**Task to carry out**.
Quote, word for word, every line starting at the line that contains "grey brick E7:F7" and ending with the last line of the records; include both of these lines and no others.

*** Opening Records supplied ***

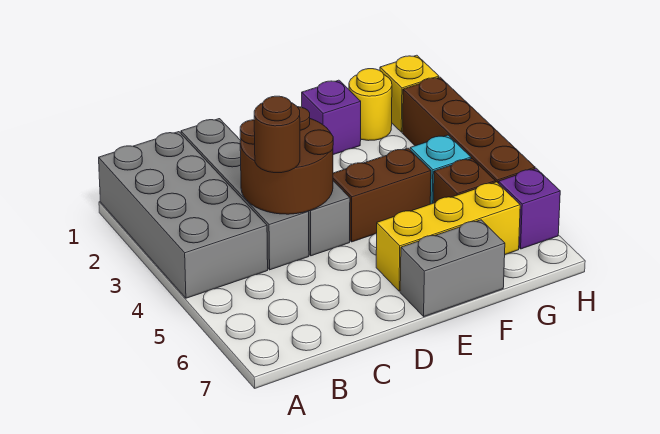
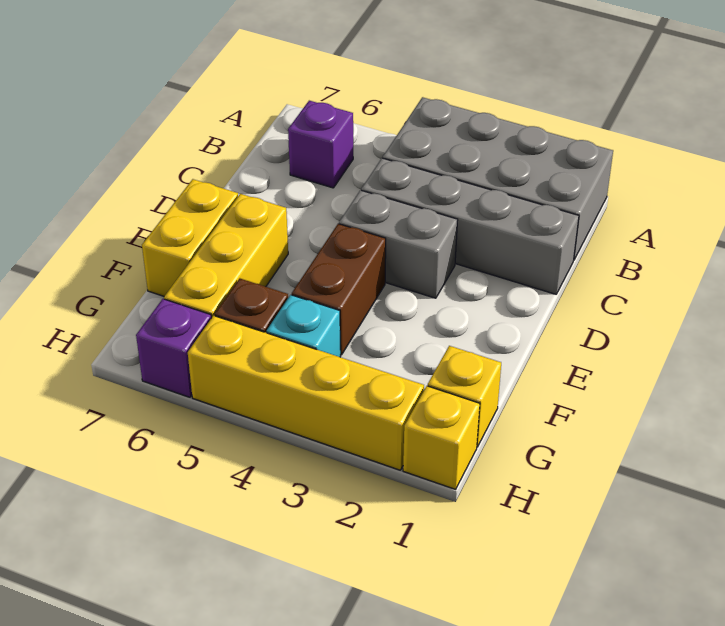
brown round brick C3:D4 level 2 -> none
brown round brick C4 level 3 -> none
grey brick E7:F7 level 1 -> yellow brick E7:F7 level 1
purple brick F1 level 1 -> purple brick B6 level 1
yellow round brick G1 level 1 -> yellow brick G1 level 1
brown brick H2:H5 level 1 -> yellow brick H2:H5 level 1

*** Closing Records supplied ***

**Output for this task**.
grey brick E7:F7 level 1 -> yellow brick E7:F7 level 1
purple brick F1 level 1 -> purple brick B6 level 1
yellow round brick G1 level 1 -> yellow brick G1 level 1
brown brick H2:H5 level 1 -> yellow brick H2:H5 level 1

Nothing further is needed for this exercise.